TASK INSTRUCTIONS:
When the line containing "orange circle at" is found in the data below, copy it and each line after it through the line containing "red rectangle at (70, 290): rotated", exactly and with no others.

RECORDS FOR THIS EXERCISE:
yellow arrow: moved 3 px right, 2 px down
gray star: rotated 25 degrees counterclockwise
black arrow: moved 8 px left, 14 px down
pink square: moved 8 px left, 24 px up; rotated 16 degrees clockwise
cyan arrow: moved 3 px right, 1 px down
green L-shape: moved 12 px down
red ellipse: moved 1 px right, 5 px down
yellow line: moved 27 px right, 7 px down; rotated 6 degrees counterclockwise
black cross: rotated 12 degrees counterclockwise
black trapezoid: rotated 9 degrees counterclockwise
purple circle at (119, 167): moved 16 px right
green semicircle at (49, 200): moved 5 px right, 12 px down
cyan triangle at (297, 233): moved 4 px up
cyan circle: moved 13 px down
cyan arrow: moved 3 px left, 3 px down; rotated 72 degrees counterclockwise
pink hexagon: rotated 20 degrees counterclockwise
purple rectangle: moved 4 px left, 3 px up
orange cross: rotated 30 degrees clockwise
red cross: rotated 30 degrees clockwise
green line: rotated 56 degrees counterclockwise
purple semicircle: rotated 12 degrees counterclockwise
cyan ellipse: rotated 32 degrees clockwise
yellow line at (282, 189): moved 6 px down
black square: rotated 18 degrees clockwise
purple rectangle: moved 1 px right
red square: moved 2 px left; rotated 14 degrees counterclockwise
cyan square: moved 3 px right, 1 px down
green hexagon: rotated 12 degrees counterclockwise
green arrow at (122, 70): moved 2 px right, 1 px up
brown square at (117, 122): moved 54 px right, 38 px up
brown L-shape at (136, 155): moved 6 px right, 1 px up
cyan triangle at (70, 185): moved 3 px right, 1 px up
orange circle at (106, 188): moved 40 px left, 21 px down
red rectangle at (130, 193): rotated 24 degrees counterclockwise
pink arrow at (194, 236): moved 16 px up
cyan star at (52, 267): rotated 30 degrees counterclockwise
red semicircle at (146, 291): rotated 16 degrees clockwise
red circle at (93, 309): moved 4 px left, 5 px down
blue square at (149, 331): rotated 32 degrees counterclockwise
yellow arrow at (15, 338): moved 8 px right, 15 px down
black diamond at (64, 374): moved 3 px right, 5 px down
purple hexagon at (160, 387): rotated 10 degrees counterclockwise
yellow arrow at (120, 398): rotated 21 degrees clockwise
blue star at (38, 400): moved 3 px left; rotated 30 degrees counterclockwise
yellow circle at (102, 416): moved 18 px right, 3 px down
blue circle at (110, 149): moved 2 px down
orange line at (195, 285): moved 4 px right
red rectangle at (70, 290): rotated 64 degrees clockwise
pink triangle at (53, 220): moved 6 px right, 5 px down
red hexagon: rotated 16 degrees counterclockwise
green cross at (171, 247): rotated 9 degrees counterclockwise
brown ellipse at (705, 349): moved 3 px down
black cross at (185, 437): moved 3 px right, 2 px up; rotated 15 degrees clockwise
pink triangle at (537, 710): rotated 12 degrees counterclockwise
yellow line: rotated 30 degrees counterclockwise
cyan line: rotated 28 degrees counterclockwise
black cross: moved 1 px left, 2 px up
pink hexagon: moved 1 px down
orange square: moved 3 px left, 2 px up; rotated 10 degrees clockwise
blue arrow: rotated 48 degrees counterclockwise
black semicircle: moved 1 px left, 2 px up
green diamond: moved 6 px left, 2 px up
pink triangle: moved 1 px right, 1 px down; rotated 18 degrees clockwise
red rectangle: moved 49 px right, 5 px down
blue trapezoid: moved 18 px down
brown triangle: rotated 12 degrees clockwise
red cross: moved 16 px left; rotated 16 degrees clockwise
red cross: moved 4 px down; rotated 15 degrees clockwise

REPLY TO THE EXERCISE:
orange circle at (106, 188): moved 40 px left, 21 px down
red rectangle at (130, 193): rotated 24 degrees counterclockwise
pink arrow at (194, 236): moved 16 px up
cyan star at (52, 267): rotated 30 degrees counterclockwise
red semicircle at (146, 291): rotated 16 degrees clockwise
red circle at (93, 309): moved 4 px left, 5 px down
blue square at (149, 331): rotated 32 degrees counterclockwise
yellow arrow at (15, 338): moved 8 px right, 15 px down
black diamond at (64, 374): moved 3 px right, 5 px down
purple hexagon at (160, 387): rotated 10 degrees counterclockwise
yellow arrow at (120, 398): rotated 21 degrees clockwise
blue star at (38, 400): moved 3 px left; rotated 30 degrees counterclockwise
yellow circle at (102, 416): moved 18 px right, 3 px down
blue circle at (110, 149): moved 2 px down
orange line at (195, 285): moved 4 px right
red rectangle at (70, 290): rotated 64 degrees clockwise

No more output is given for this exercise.